Activity
Print the lines that run from the line with "brown brick D7:D8" to the line with "purple cone E8 level 4 -> none", keeping both end lines, exactly as they appear in the entries below, and nothing else.

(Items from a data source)
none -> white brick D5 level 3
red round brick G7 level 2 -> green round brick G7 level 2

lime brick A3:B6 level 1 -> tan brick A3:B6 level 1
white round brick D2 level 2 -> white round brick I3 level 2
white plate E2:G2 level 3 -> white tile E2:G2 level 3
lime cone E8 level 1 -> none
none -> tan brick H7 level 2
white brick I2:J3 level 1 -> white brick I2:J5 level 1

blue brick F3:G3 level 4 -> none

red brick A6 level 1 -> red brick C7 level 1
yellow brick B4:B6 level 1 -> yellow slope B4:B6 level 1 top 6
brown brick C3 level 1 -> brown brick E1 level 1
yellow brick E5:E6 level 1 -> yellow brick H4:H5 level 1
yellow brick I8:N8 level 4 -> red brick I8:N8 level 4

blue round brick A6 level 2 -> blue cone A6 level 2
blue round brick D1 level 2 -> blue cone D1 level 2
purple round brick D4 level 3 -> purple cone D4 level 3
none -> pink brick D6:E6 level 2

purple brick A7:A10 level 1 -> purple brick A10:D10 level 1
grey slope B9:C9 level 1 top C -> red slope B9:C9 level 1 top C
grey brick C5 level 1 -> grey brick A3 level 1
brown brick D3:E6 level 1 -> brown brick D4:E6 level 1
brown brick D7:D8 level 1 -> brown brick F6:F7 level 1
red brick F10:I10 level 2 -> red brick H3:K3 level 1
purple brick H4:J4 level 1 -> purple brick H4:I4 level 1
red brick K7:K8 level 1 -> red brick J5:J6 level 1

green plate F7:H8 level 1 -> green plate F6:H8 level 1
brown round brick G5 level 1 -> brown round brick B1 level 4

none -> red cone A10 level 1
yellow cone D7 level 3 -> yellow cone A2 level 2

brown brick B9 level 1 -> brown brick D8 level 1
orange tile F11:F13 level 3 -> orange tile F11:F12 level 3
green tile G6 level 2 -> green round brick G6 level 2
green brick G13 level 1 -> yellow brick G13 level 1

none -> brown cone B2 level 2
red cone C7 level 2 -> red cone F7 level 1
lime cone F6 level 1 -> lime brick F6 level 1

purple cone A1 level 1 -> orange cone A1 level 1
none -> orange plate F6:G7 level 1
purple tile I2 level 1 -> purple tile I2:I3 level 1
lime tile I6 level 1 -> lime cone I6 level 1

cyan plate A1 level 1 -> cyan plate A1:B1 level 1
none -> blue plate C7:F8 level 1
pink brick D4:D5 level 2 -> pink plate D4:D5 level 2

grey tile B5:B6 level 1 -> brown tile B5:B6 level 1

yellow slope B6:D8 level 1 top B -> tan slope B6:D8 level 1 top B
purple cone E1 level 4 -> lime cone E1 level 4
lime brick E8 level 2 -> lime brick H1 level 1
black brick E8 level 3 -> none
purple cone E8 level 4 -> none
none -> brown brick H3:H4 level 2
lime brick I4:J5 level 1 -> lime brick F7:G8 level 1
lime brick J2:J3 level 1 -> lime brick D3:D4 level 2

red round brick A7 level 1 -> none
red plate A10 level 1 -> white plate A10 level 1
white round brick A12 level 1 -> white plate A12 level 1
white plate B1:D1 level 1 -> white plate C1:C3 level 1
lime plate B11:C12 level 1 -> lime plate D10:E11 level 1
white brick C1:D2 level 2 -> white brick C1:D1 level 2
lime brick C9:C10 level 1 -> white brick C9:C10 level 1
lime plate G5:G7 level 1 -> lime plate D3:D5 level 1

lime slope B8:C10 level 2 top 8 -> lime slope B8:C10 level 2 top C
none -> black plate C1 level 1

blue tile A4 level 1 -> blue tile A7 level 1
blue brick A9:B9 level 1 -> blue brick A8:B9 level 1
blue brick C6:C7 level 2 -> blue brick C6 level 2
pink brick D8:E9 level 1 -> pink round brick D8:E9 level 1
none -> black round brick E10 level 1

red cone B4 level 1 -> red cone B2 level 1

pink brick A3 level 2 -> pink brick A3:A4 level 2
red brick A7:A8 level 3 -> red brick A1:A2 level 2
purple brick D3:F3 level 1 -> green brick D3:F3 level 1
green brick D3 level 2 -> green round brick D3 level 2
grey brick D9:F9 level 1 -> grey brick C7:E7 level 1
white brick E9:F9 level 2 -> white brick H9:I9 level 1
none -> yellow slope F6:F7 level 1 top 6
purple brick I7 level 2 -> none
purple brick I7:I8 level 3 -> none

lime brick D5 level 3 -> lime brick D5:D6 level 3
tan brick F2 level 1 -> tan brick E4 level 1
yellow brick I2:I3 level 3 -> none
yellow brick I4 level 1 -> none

Task result
brown brick D7:D8 level 1 -> brown brick F6:F7 level 1
red brick F10:I10 level 2 -> red brick H3:K3 level 1
purple brick H4:J4 level 1 -> purple brick H4:I4 level 1
red brick K7:K8 level 1 -> red brick J5:J6 level 1

green plate F7:H8 level 1 -> green plate F6:H8 level 1
brown round brick G5 level 1 -> brown round brick B1 level 4

none -> red cone A10 level 1
yellow cone D7 level 3 -> yellow cone A2 level 2

brown brick B9 level 1 -> brown brick D8 level 1
orange tile F11:F13 level 3 -> orange tile F11:F12 level 3
green tile G6 level 2 -> green round brick G6 level 2
green brick G13 level 1 -> yellow brick G13 level 1

none -> brown cone B2 level 2
red cone C7 level 2 -> red cone F7 level 1
lime cone F6 level 1 -> lime brick F6 level 1

purple cone A1 level 1 -> orange cone A1 level 1
none -> orange plate F6:G7 level 1
purple tile I2 level 1 -> purple tile I2:I3 level 1
lime tile I6 level 1 -> lime cone I6 level 1

cyan plate A1 level 1 -> cyan plate A1:B1 level 1
none -> blue plate C7:F8 level 1
pink brick D4:D5 level 2 -> pink plate D4:D5 level 2

grey tile B5:B6 level 1 -> brown tile B5:B6 level 1

yellow slope B6:D8 level 1 top B -> tan slope B6:D8 level 1 top B
purple cone E1 level 4 -> lime cone E1 level 4
lime brick E8 level 2 -> lime brick H1 level 1
black brick E8 level 3 -> none
purple cone E8 level 4 -> none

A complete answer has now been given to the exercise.